■ **Directions**
Nothing but an exact copy is asked for: the lines in the material below from the one with "black marker: 2 -> 4" through the one with "white book: 5 -> 2", pictures excluded.

::::

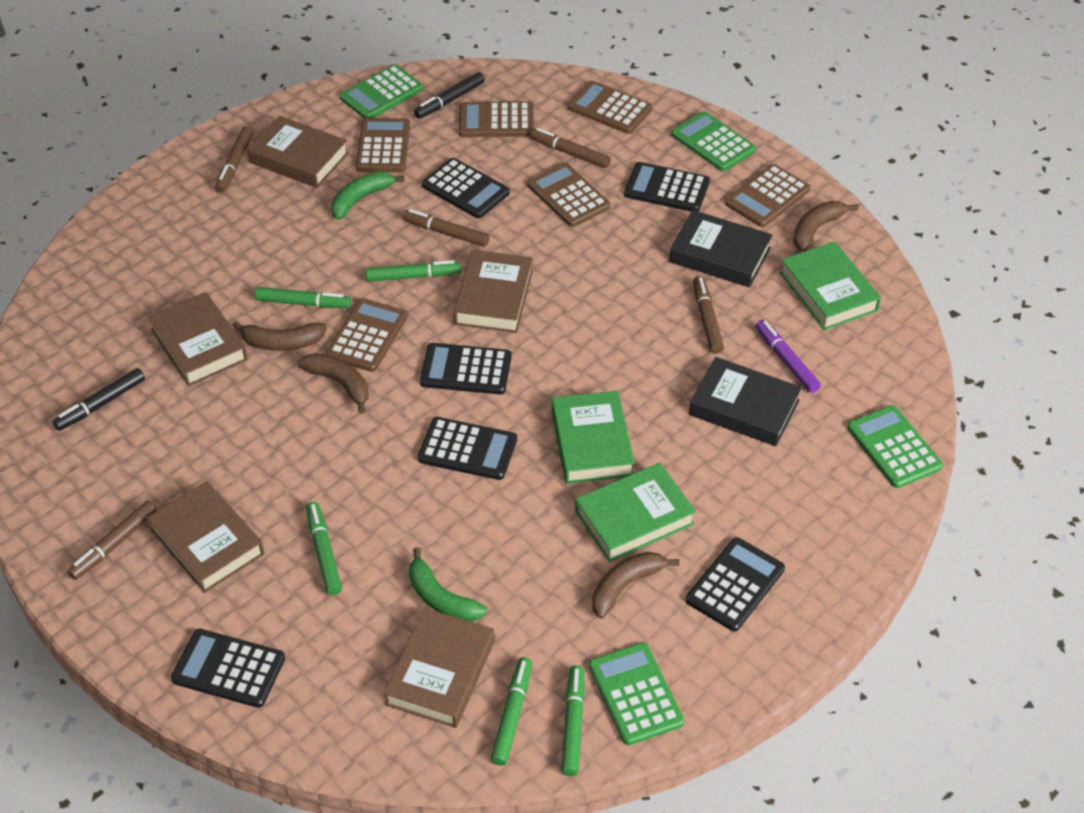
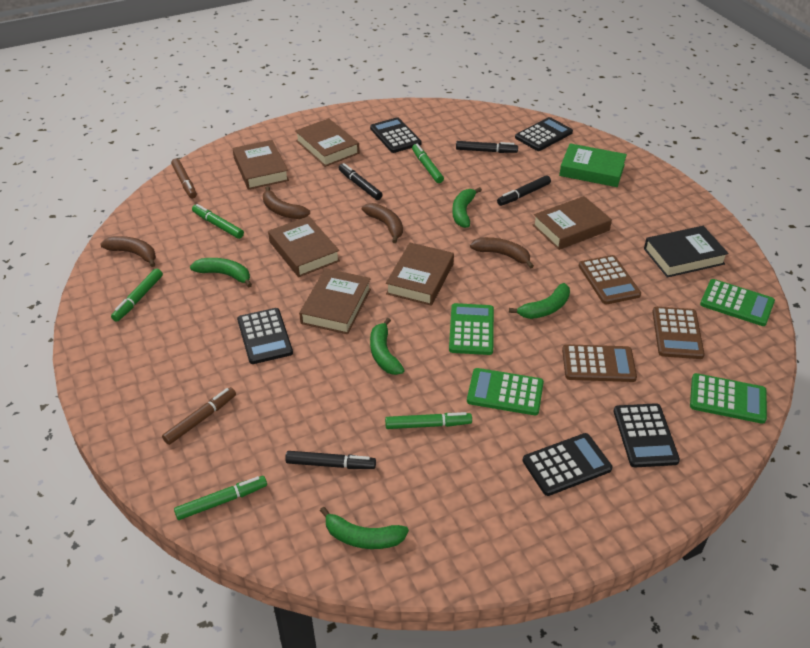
black book: 2 -> 1
black calculator: 6 -> 5
black marker: 2 -> 4
brown book: 5 -> 6
brown calculator: 6 -> 3
brown marker: 5 -> 2
green banana: 2 -> 5
green book: 3 -> 1
purple marker: 1 -> 0

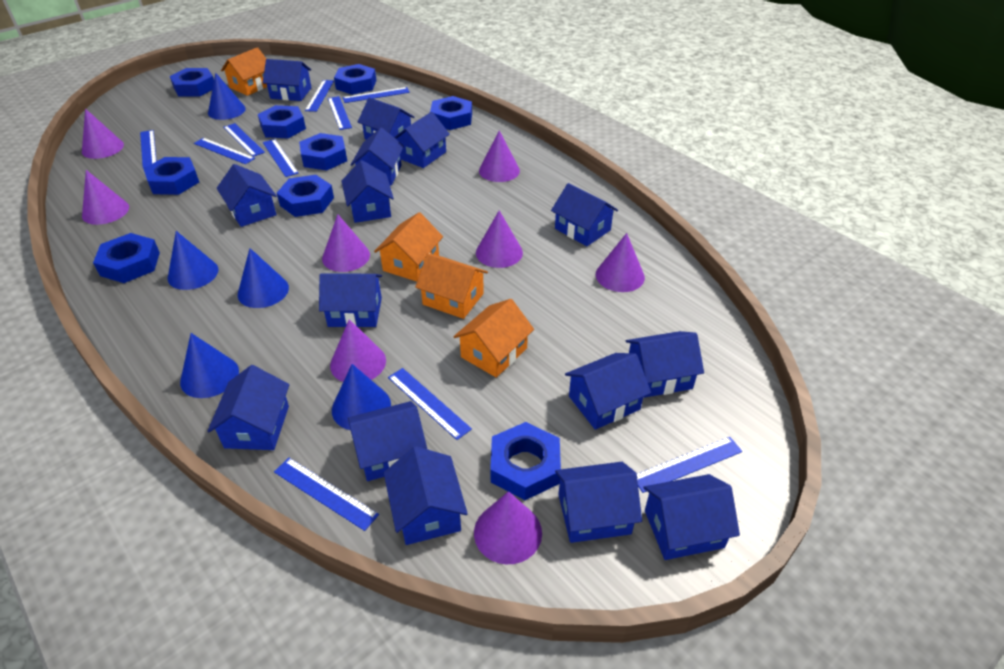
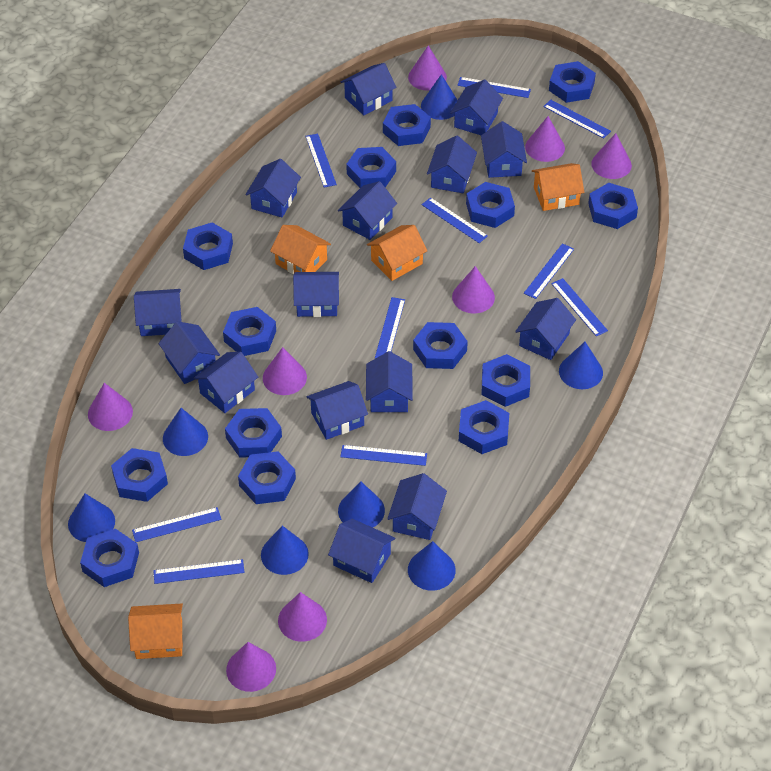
blue cone: 5 -> 7
blue nut: 9 -> 14

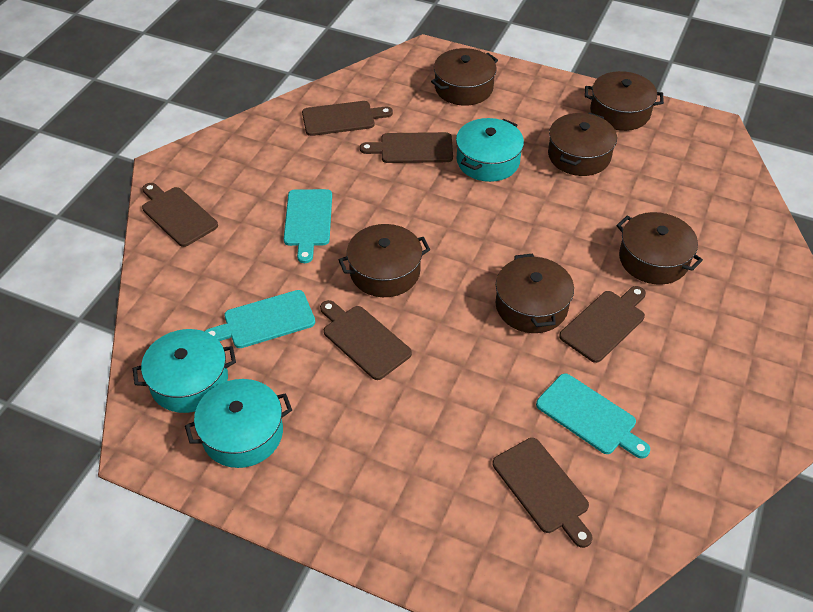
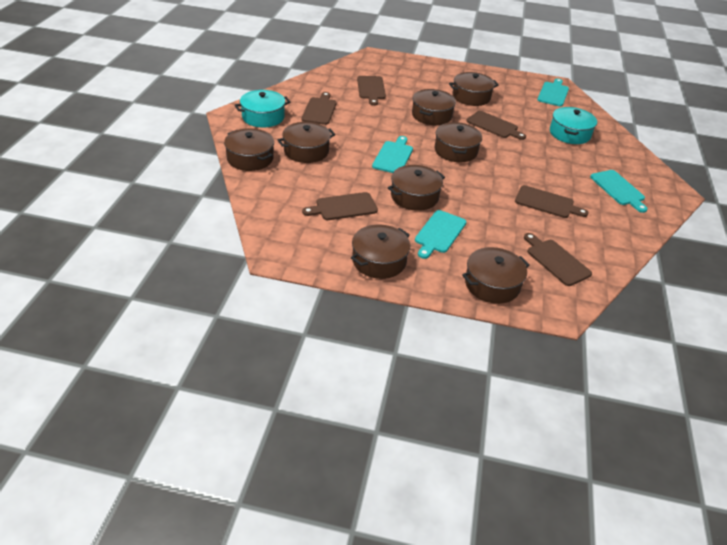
brown pot: 6 -> 8
turquoise cutting board: 3 -> 4
turquoise pot: 3 -> 2

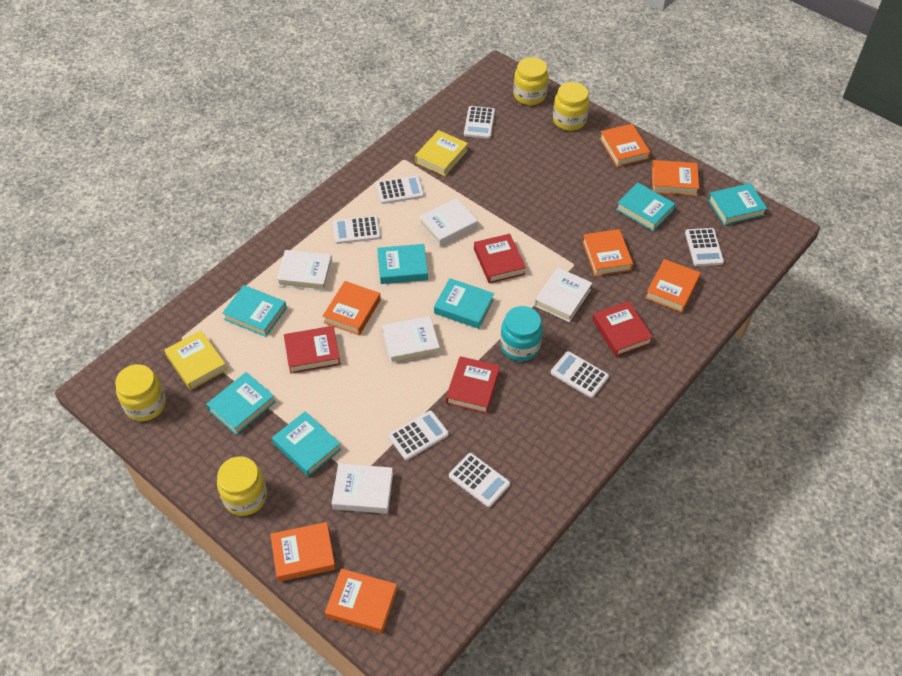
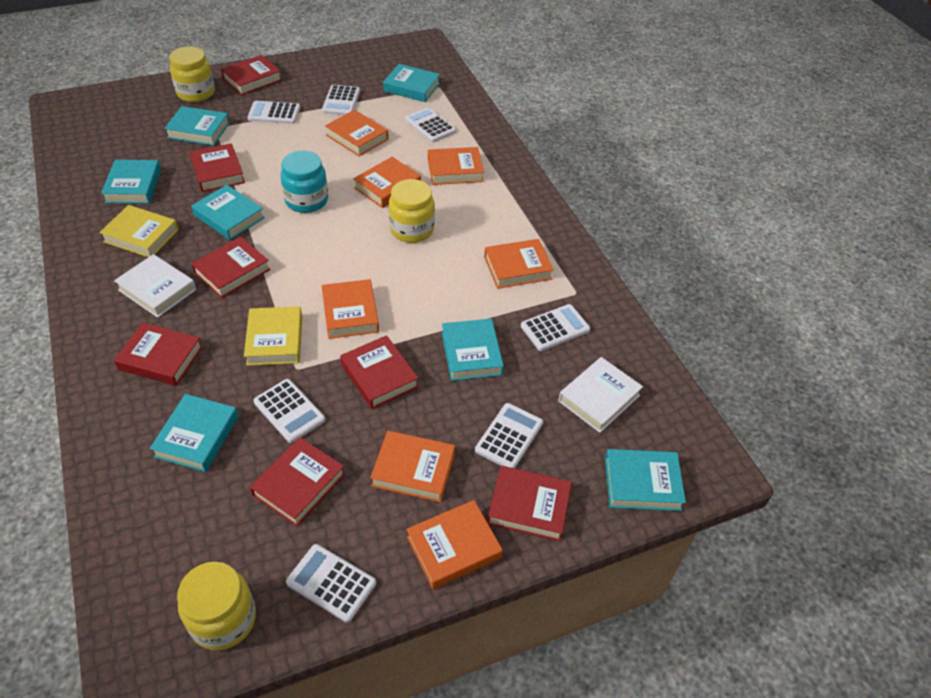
red book: 4 -> 7
white book: 5 -> 2
yellow jar: 4 -> 3

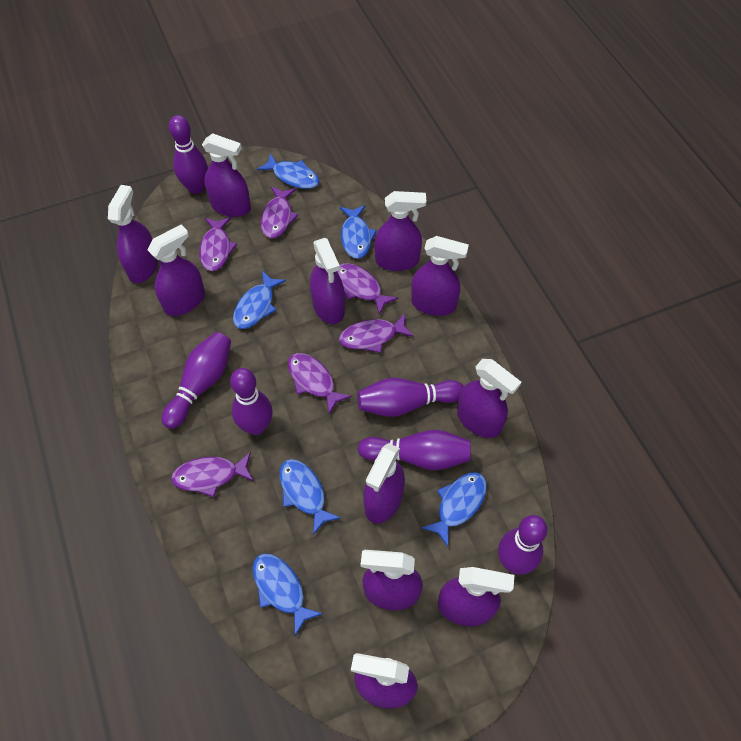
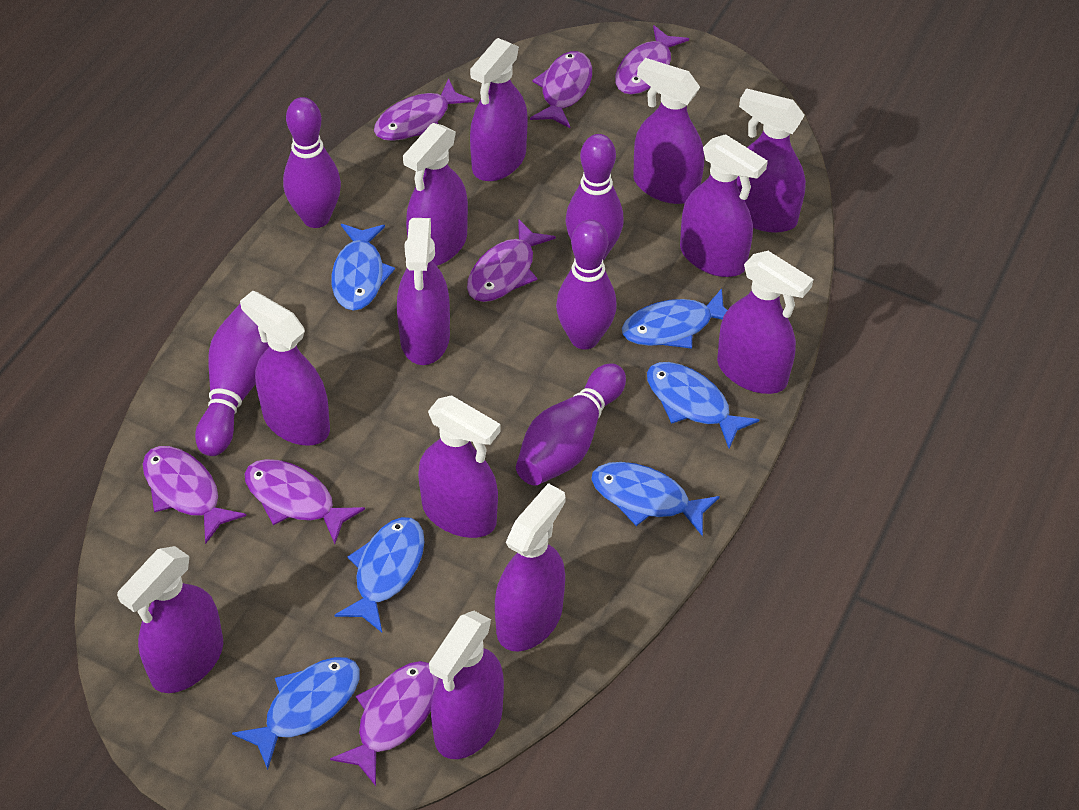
purple bowling pin: 6 -> 5
purple fish: 6 -> 7
purple spray bottle: 11 -> 12

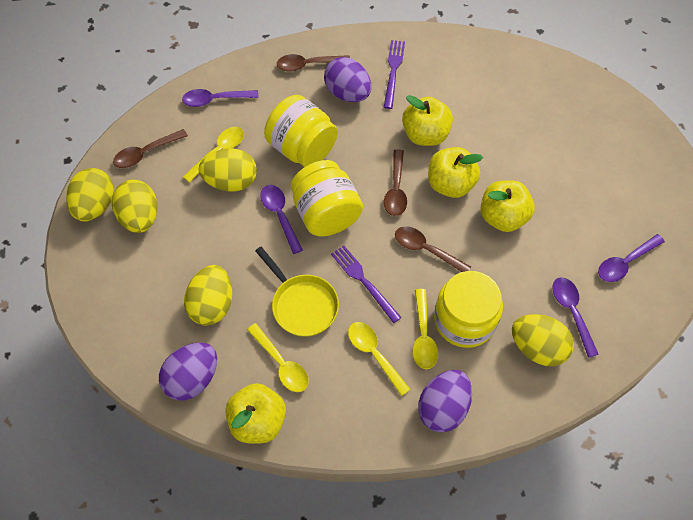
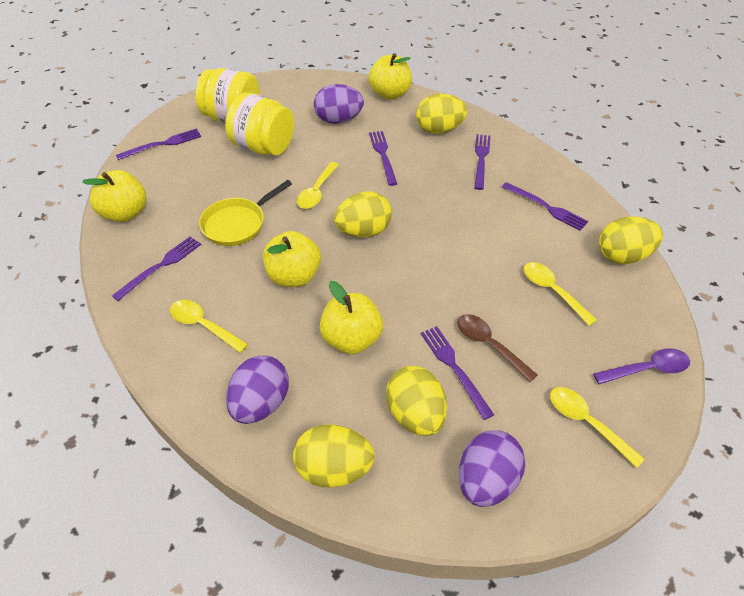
brown spoon: 4 -> 1
purple fork: 2 -> 6
purple spoon: 4 -> 1
yellow jar: 3 -> 2

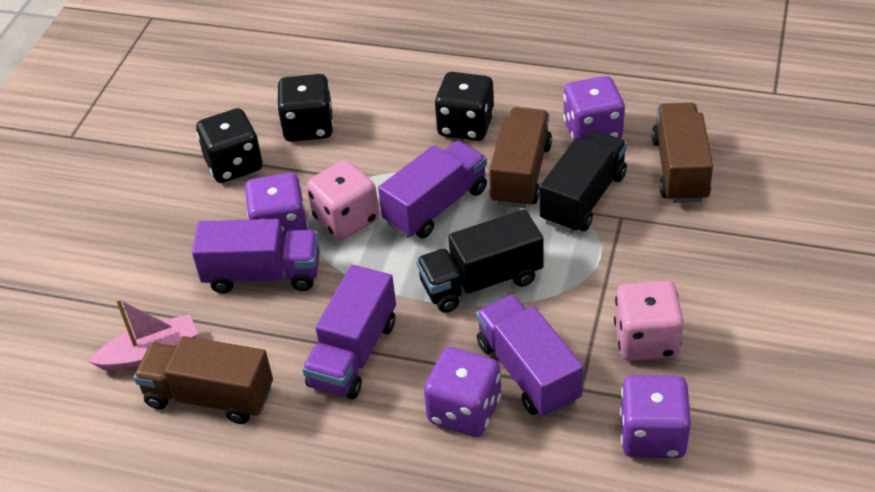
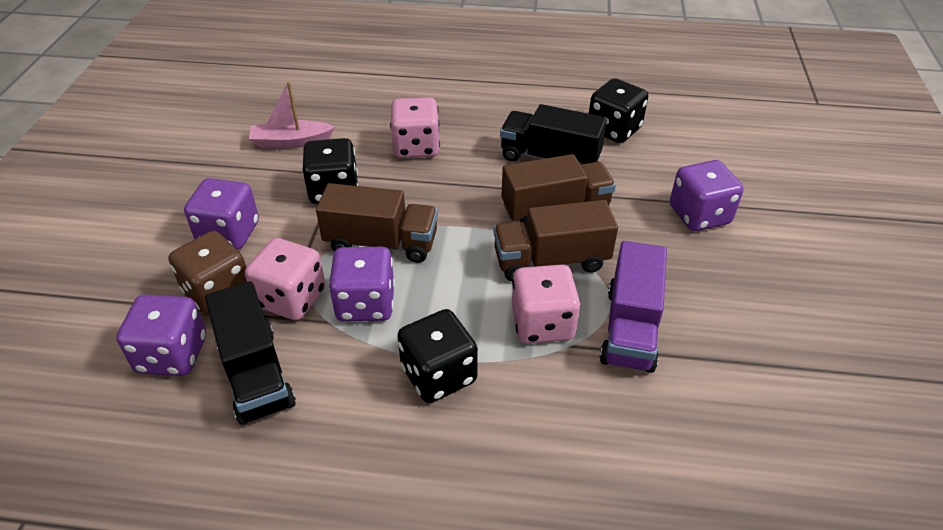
brown dice: 0 -> 1
pink dice: 2 -> 3
purple truck: 4 -> 1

::::

■ **Written answer**
black marker: 2 -> 4
brown book: 5 -> 6
brown calculator: 6 -> 3
brown marker: 5 -> 2
green banana: 2 -> 5
green book: 3 -> 1
purple marker: 1 -> 0

blue cone: 5 -> 7
blue nut: 9 -> 14

brown pot: 6 -> 8
turquoise cutting board: 3 -> 4
turquoise pot: 3 -> 2

red book: 4 -> 7
white book: 5 -> 2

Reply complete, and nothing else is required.